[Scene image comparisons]
=-=-=-=-=
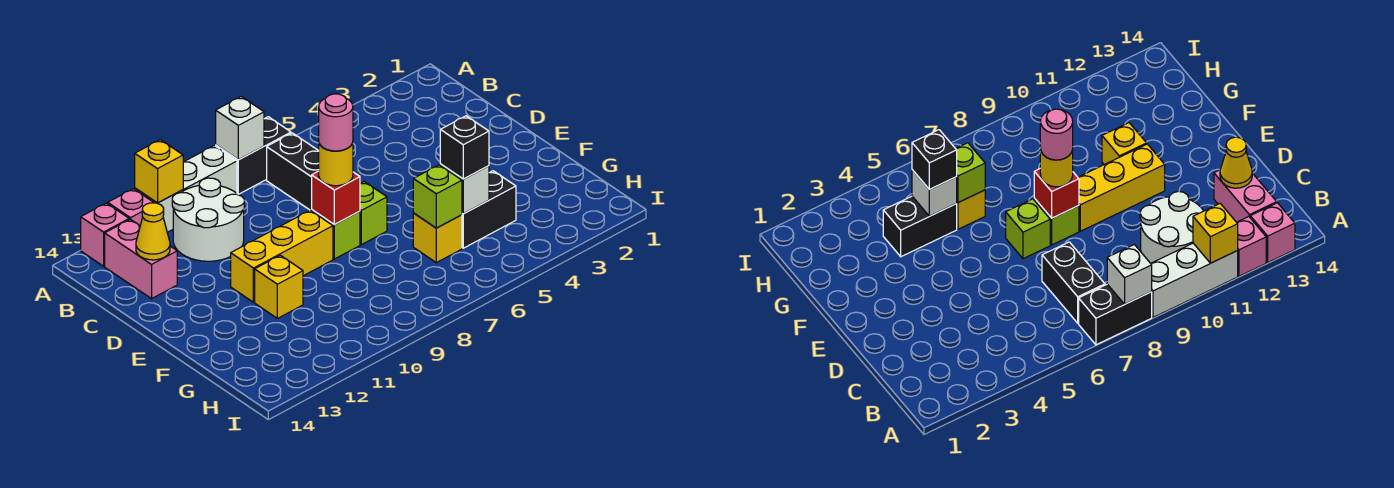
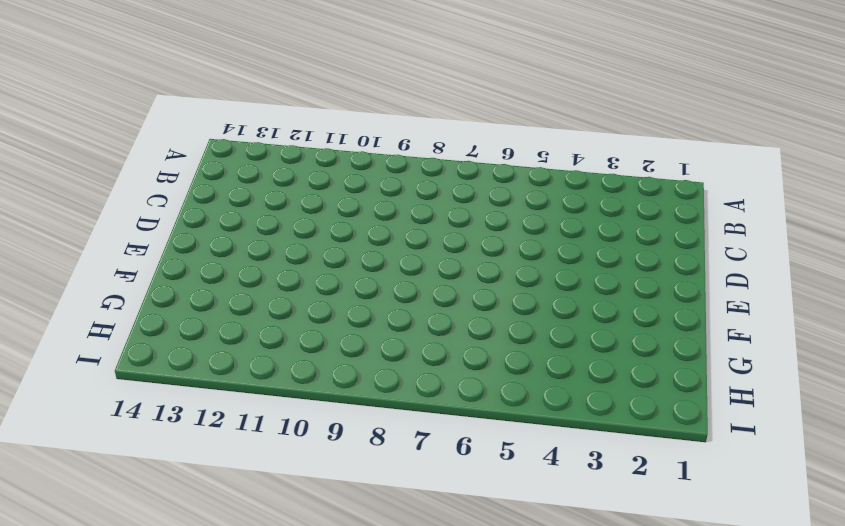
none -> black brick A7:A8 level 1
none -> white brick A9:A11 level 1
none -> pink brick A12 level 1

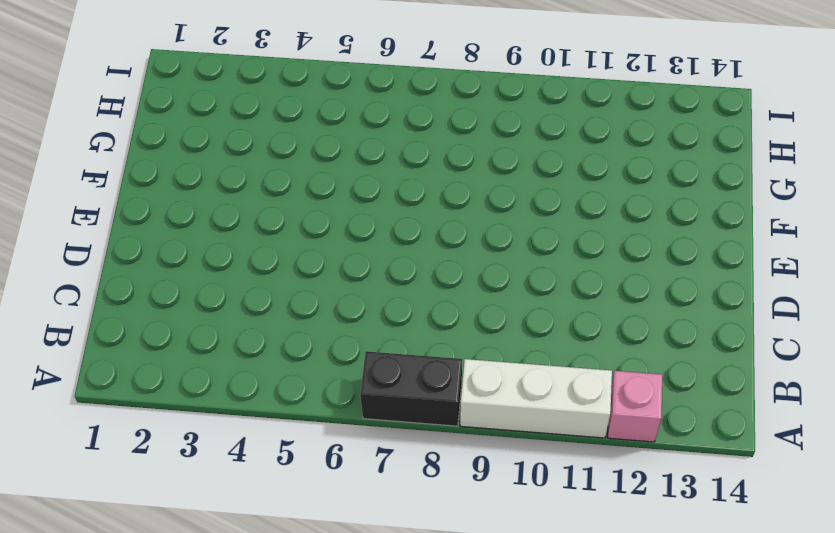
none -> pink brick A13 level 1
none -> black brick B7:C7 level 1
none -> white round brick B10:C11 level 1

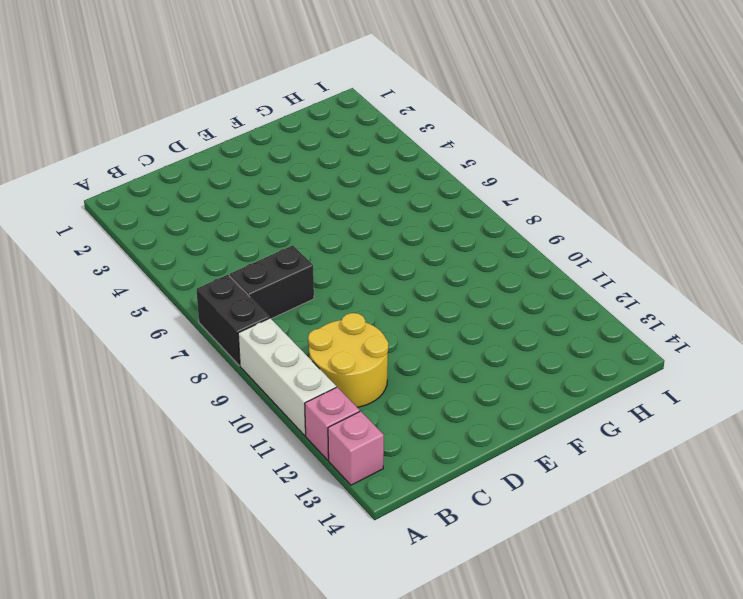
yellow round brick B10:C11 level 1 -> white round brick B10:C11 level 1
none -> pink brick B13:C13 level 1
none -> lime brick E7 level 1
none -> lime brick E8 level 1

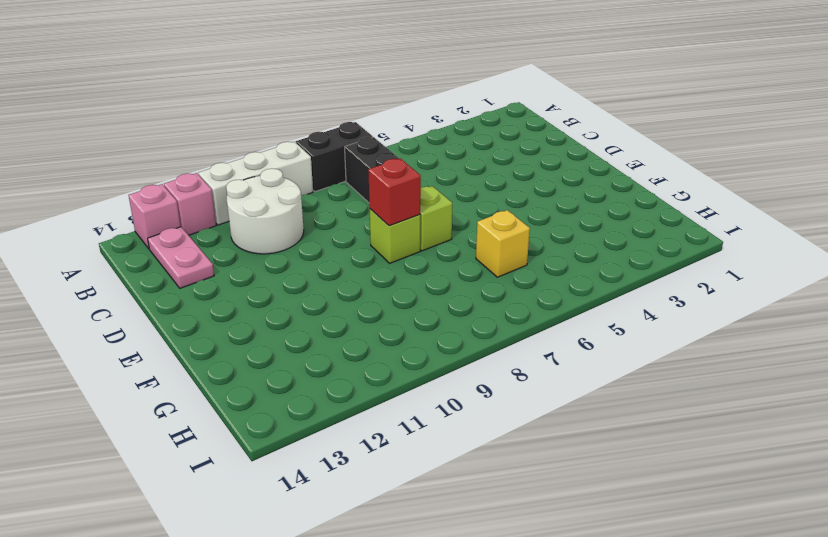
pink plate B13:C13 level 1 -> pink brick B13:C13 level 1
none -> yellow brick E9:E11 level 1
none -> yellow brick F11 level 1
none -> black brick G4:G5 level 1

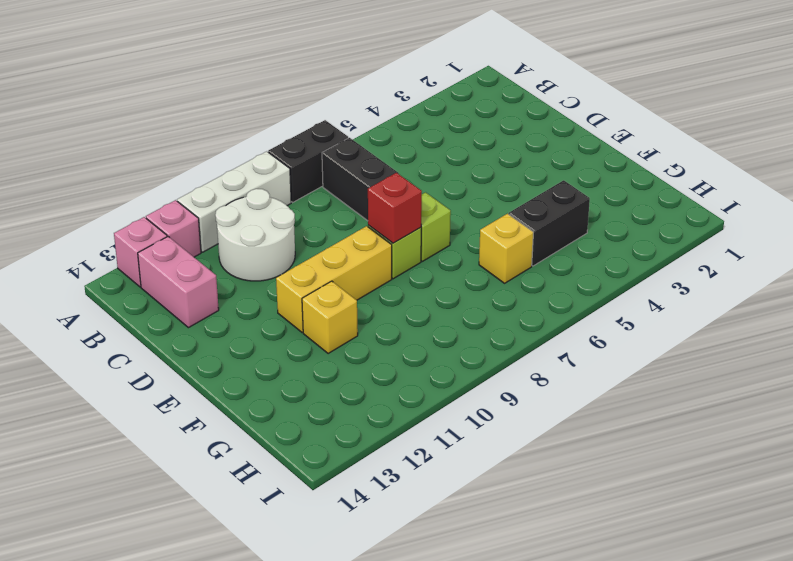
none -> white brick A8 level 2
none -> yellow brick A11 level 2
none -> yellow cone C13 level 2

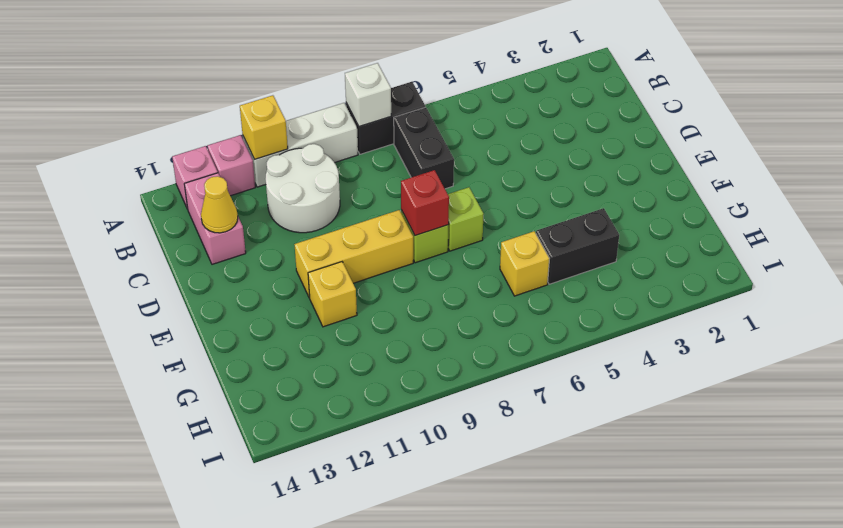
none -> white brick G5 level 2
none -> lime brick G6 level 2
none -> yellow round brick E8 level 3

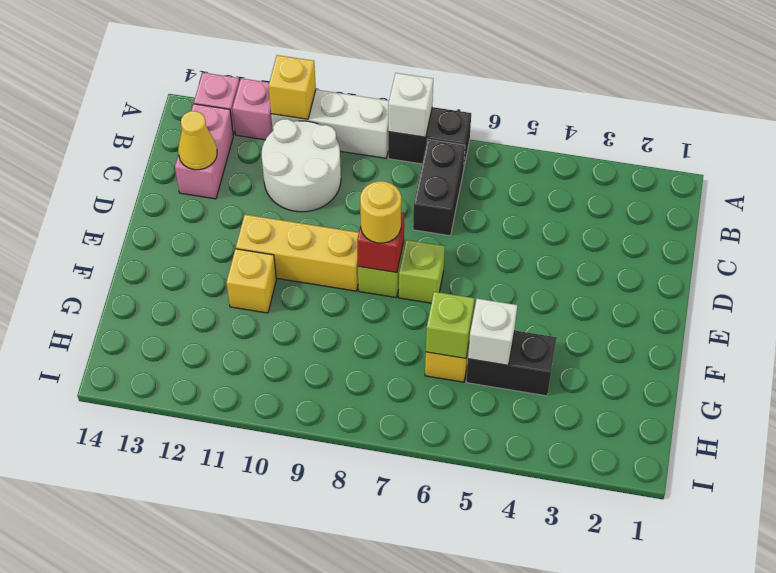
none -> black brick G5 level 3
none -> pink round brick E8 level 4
=-=-=-=-=
Requirement:
Starting from the line containing "none -> yellow brick E9:E11 level 1", repeat each line exactly through the end of the entries, including the last, while leaving pictures out.

Reply:
none -> yellow brick E9:E11 level 1
none -> yellow brick F11 level 1
none -> black brick G4:G5 level 1

none -> white brick A8 level 2
none -> yellow brick A11 level 2
none -> yellow cone C13 level 2

none -> white brick G5 level 2
none -> lime brick G6 level 2
none -> yellow round brick E8 level 3

none -> black brick G5 level 3
none -> pink round brick E8 level 4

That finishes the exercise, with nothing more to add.